Activity — The lines to be copied run from the one containing "- → toy pear in crimson (622 152)" to the end of the material below; reproduce them exactly, including both ends, and nothing more.

Given data —
══════

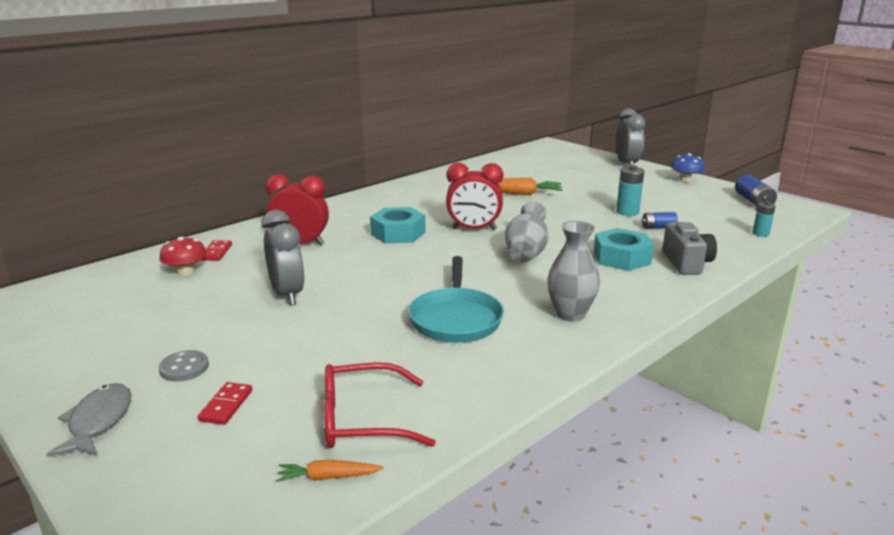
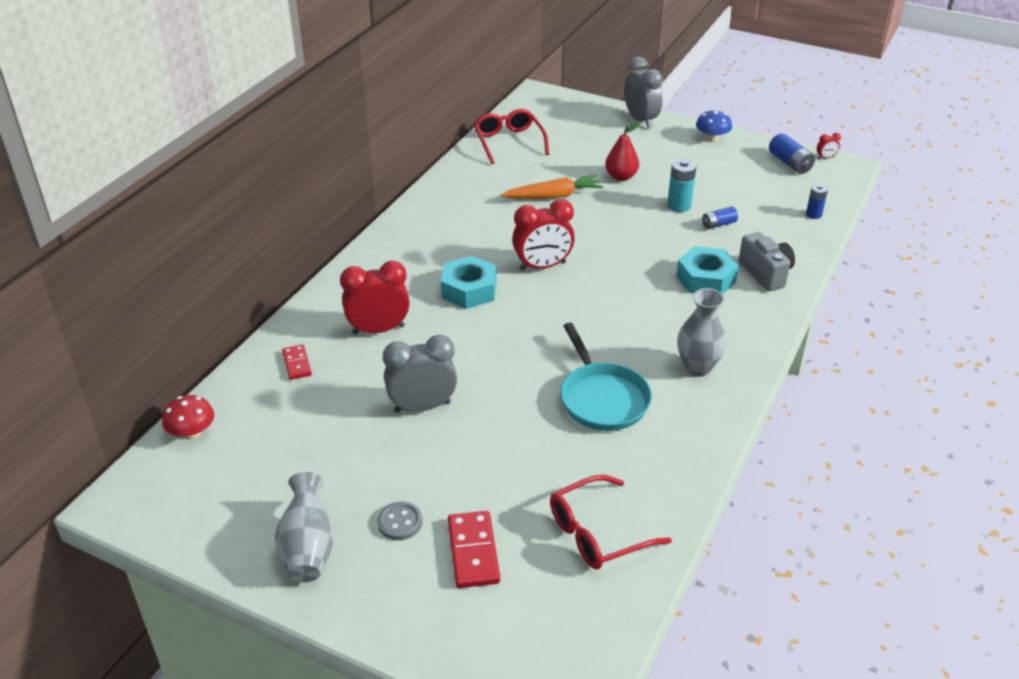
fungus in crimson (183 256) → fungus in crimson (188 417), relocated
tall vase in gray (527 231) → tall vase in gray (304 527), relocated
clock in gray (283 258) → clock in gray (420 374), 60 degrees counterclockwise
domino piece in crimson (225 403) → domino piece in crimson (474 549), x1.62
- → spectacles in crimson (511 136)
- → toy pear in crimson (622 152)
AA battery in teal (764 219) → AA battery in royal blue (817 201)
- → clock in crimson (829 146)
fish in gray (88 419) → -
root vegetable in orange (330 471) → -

══════

Answer below —
- → toy pear in crimson (622 152)
AA battery in teal (764 219) → AA battery in royal blue (817 201)
- → clock in crimson (829 146)
fish in gray (88 419) → -
root vegetable in orange (330 471) → -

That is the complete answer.